:: WORK ITEM ::
Would you copy out each line of the records below that includes the word "none"?

:: INPUT DATA ::
* * *

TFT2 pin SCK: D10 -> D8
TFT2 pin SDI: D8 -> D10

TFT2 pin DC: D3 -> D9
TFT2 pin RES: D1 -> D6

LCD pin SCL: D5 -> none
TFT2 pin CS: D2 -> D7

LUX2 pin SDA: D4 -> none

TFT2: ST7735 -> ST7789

* * *

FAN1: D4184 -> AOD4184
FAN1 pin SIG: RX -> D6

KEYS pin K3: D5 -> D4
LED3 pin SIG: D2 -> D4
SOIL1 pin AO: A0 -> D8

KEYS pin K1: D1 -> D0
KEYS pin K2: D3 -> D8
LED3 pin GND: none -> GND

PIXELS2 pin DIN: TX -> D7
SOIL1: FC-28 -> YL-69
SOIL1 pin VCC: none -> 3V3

* * *

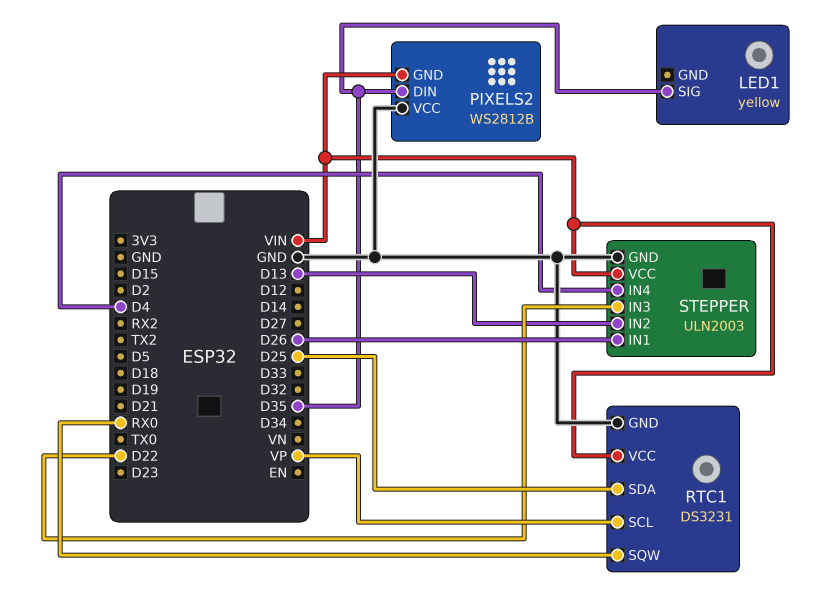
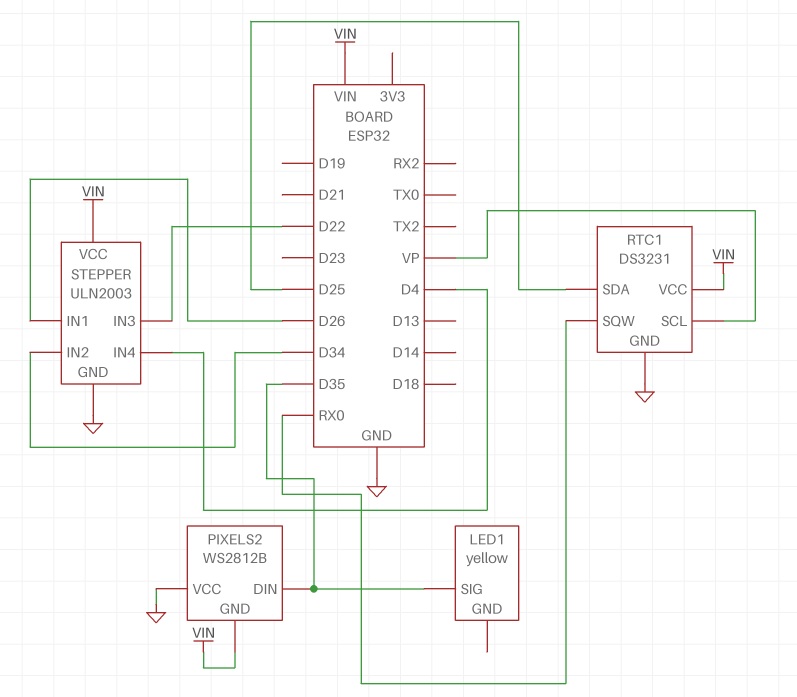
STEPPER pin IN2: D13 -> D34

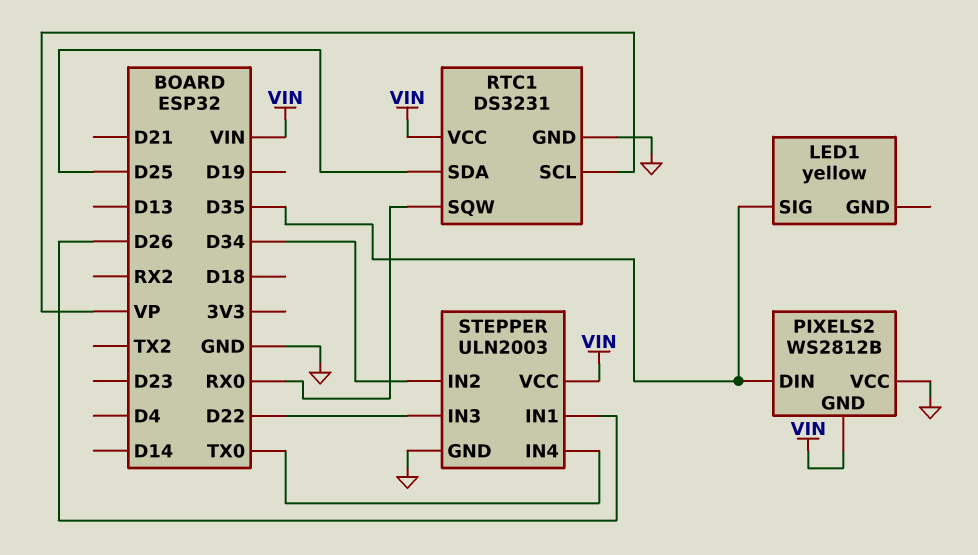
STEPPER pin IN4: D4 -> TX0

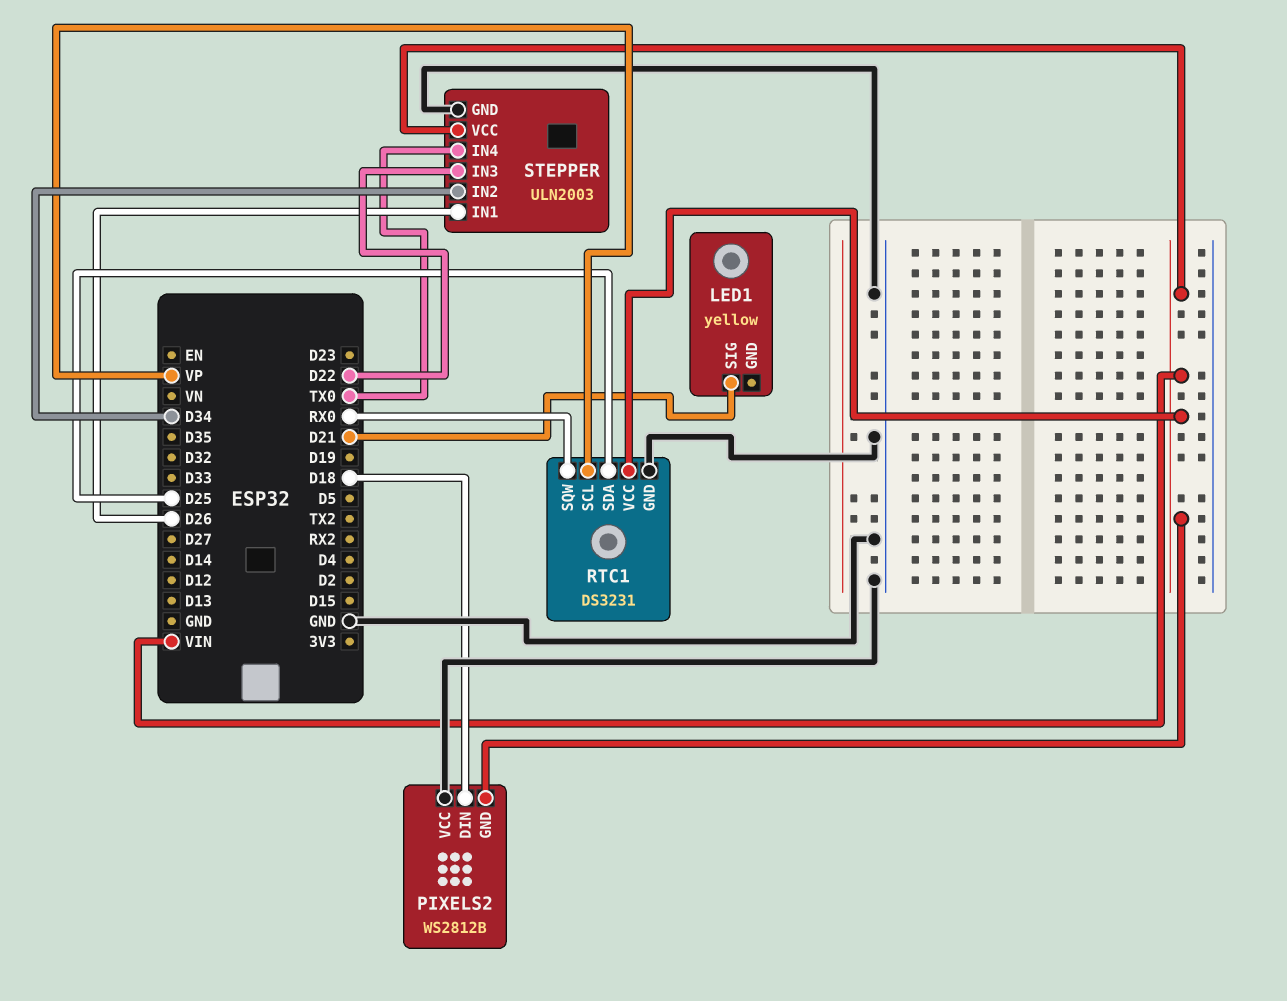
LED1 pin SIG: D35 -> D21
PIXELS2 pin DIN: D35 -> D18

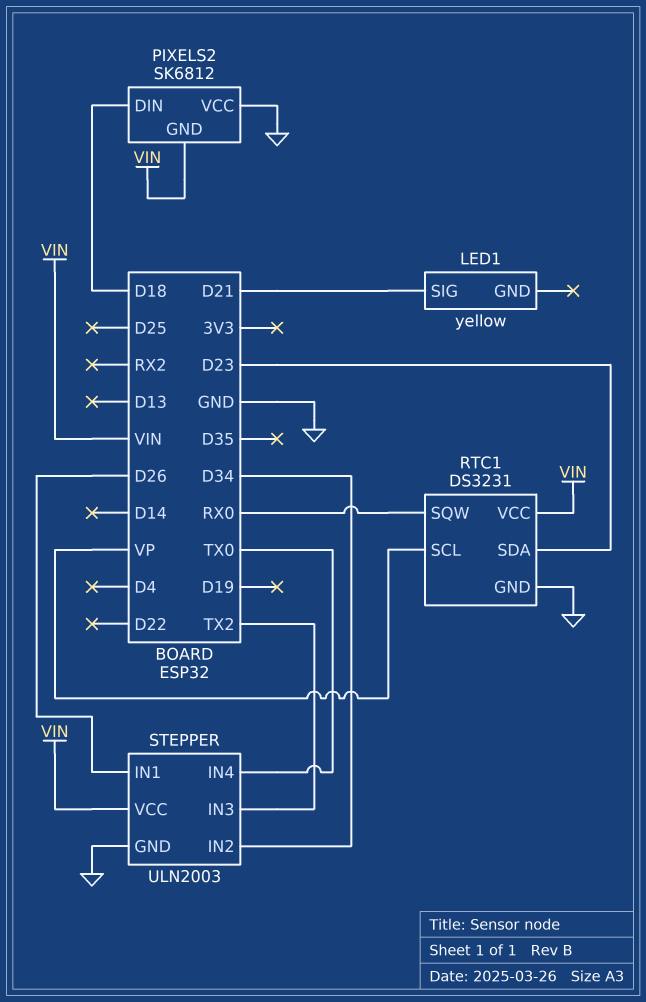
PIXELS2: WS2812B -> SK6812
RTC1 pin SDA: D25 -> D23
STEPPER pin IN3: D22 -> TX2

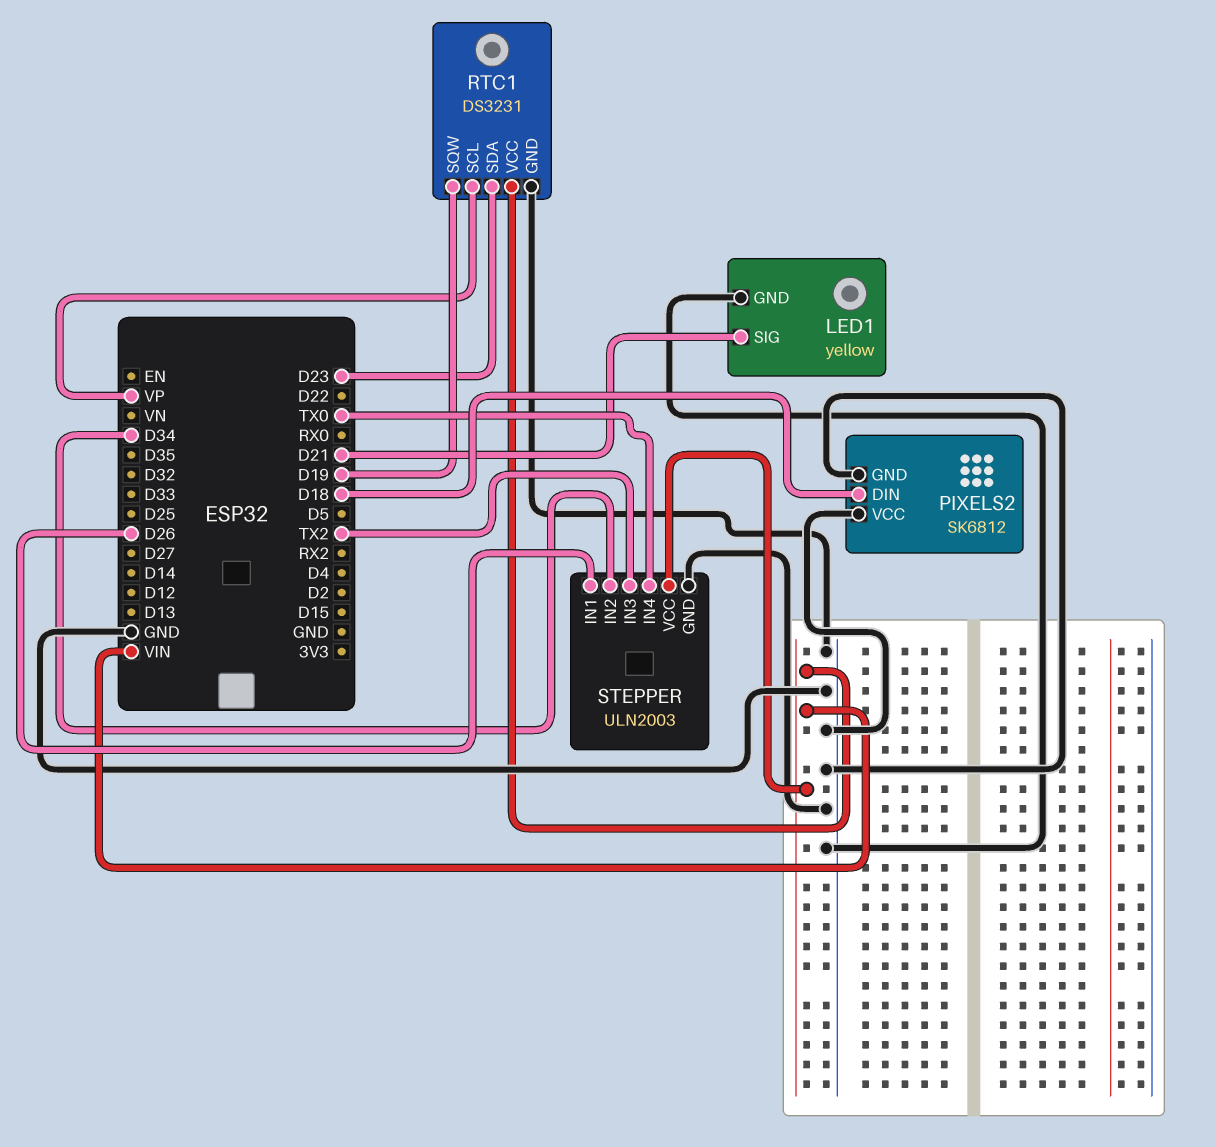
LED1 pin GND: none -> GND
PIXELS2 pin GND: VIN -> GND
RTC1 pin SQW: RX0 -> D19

* * *

:: THE COMPLETED TASK ::
LCD pin SCL: D5 -> none
LUX2 pin SDA: D4 -> none
LED3 pin GND: none -> GND
SOIL1 pin VCC: none -> 3V3
LED1 pin GND: none -> GND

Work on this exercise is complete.